== Segment start ==

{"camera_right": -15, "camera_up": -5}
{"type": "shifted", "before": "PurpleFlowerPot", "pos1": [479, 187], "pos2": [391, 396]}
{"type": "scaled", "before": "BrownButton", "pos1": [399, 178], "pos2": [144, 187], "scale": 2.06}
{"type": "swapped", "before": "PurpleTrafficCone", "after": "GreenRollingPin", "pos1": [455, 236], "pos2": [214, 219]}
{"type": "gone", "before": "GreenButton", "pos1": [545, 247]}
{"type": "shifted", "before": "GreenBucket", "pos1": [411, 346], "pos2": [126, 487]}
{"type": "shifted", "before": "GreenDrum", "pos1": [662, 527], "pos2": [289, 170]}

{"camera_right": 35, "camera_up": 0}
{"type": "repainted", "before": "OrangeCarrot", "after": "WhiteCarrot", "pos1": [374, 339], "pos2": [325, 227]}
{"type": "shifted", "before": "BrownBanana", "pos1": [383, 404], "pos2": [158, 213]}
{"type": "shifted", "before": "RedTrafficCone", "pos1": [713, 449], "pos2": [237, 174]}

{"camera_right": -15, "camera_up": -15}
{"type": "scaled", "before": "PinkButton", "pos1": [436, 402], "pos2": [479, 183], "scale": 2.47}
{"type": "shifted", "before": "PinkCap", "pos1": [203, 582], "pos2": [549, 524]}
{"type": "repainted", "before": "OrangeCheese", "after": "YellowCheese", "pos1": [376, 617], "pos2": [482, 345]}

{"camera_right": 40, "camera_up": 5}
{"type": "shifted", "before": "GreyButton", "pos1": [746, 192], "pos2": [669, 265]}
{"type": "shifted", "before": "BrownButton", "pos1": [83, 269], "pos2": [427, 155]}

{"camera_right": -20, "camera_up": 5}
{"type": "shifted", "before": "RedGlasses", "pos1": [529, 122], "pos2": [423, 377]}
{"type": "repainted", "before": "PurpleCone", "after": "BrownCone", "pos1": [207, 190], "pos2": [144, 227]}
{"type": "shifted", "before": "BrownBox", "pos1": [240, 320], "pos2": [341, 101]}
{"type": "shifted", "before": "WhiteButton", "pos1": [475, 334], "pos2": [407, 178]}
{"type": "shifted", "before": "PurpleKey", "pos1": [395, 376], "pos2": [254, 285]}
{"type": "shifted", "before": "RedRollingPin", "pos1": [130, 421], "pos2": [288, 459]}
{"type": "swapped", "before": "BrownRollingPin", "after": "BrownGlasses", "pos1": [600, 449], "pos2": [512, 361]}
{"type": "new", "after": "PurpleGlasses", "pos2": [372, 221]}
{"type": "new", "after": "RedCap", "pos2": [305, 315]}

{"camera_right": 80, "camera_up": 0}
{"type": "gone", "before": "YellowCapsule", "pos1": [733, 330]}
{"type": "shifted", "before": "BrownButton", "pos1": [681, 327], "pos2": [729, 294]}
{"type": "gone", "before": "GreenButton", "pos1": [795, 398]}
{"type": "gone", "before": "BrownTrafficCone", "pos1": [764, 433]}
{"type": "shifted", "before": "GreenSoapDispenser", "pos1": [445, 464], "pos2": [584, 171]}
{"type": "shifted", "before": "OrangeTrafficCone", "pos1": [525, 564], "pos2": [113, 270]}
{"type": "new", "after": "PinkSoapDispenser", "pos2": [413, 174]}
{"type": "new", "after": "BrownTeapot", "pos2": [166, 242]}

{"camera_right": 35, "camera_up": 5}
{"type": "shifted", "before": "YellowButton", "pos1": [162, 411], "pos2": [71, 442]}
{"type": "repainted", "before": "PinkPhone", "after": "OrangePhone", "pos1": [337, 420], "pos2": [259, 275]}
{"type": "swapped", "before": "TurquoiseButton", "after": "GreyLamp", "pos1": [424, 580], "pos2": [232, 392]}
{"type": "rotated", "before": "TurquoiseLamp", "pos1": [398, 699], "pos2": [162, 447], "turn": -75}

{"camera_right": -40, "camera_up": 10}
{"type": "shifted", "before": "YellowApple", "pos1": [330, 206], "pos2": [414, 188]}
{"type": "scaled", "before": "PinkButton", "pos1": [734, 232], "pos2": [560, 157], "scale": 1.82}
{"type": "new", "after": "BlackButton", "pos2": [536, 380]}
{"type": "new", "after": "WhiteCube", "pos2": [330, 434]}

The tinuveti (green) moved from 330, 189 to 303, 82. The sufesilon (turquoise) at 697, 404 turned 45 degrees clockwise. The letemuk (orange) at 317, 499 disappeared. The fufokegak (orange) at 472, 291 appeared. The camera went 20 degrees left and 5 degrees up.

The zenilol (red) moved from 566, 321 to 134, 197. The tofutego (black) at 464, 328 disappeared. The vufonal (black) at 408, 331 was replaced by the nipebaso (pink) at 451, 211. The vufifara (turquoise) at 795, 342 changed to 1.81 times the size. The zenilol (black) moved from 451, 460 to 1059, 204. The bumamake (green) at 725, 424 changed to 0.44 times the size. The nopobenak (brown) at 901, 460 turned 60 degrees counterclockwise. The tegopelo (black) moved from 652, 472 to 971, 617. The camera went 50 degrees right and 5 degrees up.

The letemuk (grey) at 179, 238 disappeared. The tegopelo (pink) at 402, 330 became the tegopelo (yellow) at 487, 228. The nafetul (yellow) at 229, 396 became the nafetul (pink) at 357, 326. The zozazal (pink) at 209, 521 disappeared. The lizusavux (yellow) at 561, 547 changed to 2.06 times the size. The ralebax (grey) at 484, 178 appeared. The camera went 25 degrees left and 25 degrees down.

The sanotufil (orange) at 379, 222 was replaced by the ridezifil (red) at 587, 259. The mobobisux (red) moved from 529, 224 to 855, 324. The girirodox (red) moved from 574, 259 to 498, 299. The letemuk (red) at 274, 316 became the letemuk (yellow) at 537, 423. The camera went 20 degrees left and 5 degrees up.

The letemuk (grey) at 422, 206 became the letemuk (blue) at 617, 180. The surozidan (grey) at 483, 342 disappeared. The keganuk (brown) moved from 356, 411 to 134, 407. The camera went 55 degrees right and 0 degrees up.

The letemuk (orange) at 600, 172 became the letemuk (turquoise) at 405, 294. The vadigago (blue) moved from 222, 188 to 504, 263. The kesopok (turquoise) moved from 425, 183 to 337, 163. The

== Segment end ==

| WHAT THE EXERCISE ASKS |
Nothing in the records may be altered; restate them word for word.

| ANSWER SECTION |
{"camera_right": -15, "camera_up": -5}
{"type": "shifted", "before": "PurpleFlowerPot", "pos1": [479, 187], "pos2": [391, 396]}
{"type": "scaled", "before": "BrownButton", "pos1": [399, 178], "pos2": [144, 187], "scale": 2.06}
{"type": "swapped", "before": "PurpleTrafficCone", "after": "GreenRollingPin", "pos1": [455, 236], "pos2": [214, 219]}
{"type": "gone", "before": "GreenButton", "pos1": [545, 247]}
{"type": "shifted", "before": "GreenBucket", "pos1": [411, 346], "pos2": [126, 487]}
{"type": "shifted", "before": "GreenDrum", "pos1": [662, 527], "pos2": [289, 170]}

{"camera_right": 35, "camera_up": 0}
{"type": "repainted", "before": "OrangeCarrot", "after": "WhiteCarrot", "pos1": [374, 339], "pos2": [325, 227]}
{"type": "shifted", "before": "BrownBanana", "pos1": [383, 404], "pos2": [158, 213]}
{"type": "shifted", "before": "RedTrafficCone", "pos1": [713, 449], "pos2": [237, 174]}

{"camera_right": -15, "camera_up": -15}
{"type": "scaled", "before": "PinkButton", "pos1": [436, 402], "pos2": [479, 183], "scale": 2.47}
{"type": "shifted", "before": "PinkCap", "pos1": [203, 582], "pos2": [549, 524]}
{"type": "repainted", "before": "OrangeCheese", "after": "YellowCheese", "pos1": [376, 617], "pos2": [482, 345]}

{"camera_right": 40, "camera_up": 5}
{"type": "shifted", "before": "GreyButton", "pos1": [746, 192], "pos2": [669, 265]}
{"type": "shifted", "before": "BrownButton", "pos1": [83, 269], "pos2": [427, 155]}

{"camera_right": -20, "camera_up": 5}
{"type": "shifted", "before": "RedGlasses", "pos1": [529, 122], "pos2": [423, 377]}
{"type": "repainted", "before": "PurpleCone", "after": "BrownCone", "pos1": [207, 190], "pos2": [144, 227]}
{"type": "shifted", "before": "BrownBox", "pos1": [240, 320], "pos2": [341, 101]}
{"type": "shifted", "before": "WhiteButton", "pos1": [475, 334], "pos2": [407, 178]}
{"type": "shifted", "before": "PurpleKey", "pos1": [395, 376], "pos2": [254, 285]}
{"type": "shifted", "before": "RedRollingPin", "pos1": [130, 421], "pos2": [288, 459]}
{"type": "swapped", "before": "BrownRollingPin", "after": "BrownGlasses", "pos1": [600, 449], "pos2": [512, 361]}
{"type": "new", "after": "PurpleGlasses", "pos2": [372, 221]}
{"type": "new", "after": "RedCap", "pos2": [305, 315]}

{"camera_right": 80, "camera_up": 0}
{"type": "gone", "before": "YellowCapsule", "pos1": [733, 330]}
{"type": "shifted", "before": "BrownButton", "pos1": [681, 327], "pos2": [729, 294]}
{"type": "gone", "before": "GreenButton", "pos1": [795, 398]}
{"type": "gone", "before": "BrownTrafficCone", "pos1": [764, 433]}
{"type": "shifted", "before": "GreenSoapDispenser", "pos1": [445, 464], "pos2": [584, 171]}
{"type": "shifted", "before": "OrangeTrafficCone", "pos1": [525, 564], "pos2": [113, 270]}
{"type": "new", "after": "PinkSoapDispenser", "pos2": [413, 174]}
{"type": "new", "after": "BrownTeapot", "pos2": [166, 242]}

{"camera_right": 35, "camera_up": 5}
{"type": "shifted", "before": "YellowButton", "pos1": [162, 411], "pos2": [71, 442]}
{"type": "repainted", "before": "PinkPhone", "after": "OrangePhone", "pos1": [337, 420], "pos2": [259, 275]}
{"type": "swapped", "before": "TurquoiseButton", "after": "GreyLamp", "pos1": [424, 580], "pos2": [232, 392]}
{"type": "rotated", "before": "TurquoiseLamp", "pos1": [398, 699], "pos2": [162, 447], "turn": -75}

{"camera_right": -40, "camera_up": 10}
{"type": "shifted", "before": "YellowApple", "pos1": [330, 206], "pos2": [414, 188]}
{"type": "scaled", "before": "PinkButton", "pos1": [734, 232], "pos2": [560, 157], "scale": 1.82}
{"type": "new", "after": "BlackButton", "pos2": [536, 380]}
{"type": "new", "after": "WhiteCube", "pos2": [330, 434]}

The tinuveti (green) moved from 330, 189 to 303, 82. The sufesilon (turquoise) at 697, 404 turned 45 degrees clockwise. The letemuk (orange) at 317, 499 disappeared. The fufokegak (orange) at 472, 291 appeared. The camera went 20 degrees left and 5 degrees up.

The zenilol (red) moved from 566, 321 to 134, 197. The tofutego (black) at 464, 328 disappeared. The vufonal (black) at 408, 331 was replaced by the nipebaso (pink) at 451, 211. The vufifara (turquoise) at 795, 342 changed to 1.81 times the size. The zenilol (black) moved from 451, 460 to 1059, 204. The bumamake (green) at 725, 424 changed to 0.44 times the size. The nopobenak (brown) at 901, 460 turned 60 degrees counterclockwise. The tegopelo (black) moved from 652, 472 to 971, 617. The camera went 50 degrees right and 5 degrees up.

The letemuk (grey) at 179, 238 disappeared. The tegopelo (pink) at 402, 330 became the tegopelo (yellow) at 487, 228. The nafetul (yellow) at 229, 396 became the nafetul (pink) at 357, 326. The zozazal (pink) at 209, 521 disappeared. The lizusavux (yellow) at 561, 547 changed to 2.06 times the size. The ralebax (grey) at 484, 178 appeared. The camera went 25 degrees left and 25 degrees down.

The sanotufil (orange) at 379, 222 was replaced by the ridezifil (red) at 587, 259. The mobobisux (red) moved from 529, 224 to 855, 324. The girirodox (red) moved from 574, 259 to 498, 299. The letemuk (red) at 274, 316 became the letemuk (yellow) at 537, 423. The camera went 20 degrees left and 5 degrees up.

The letemuk (grey) at 422, 206 became the letemuk (blue) at 617, 180. The surozidan (grey) at 483, 342 disappeared. The keganuk (brown) moved from 356, 411 to 134, 407. The camera went 55 degrees right and 0 degrees up.

The letemuk (orange) at 600, 172 became the letemuk (turquoise) at 405, 294. The vadigago (blue) moved from 222, 188 to 504, 263. The kesopok (turquoise) moved from 425, 183 to 337, 163. The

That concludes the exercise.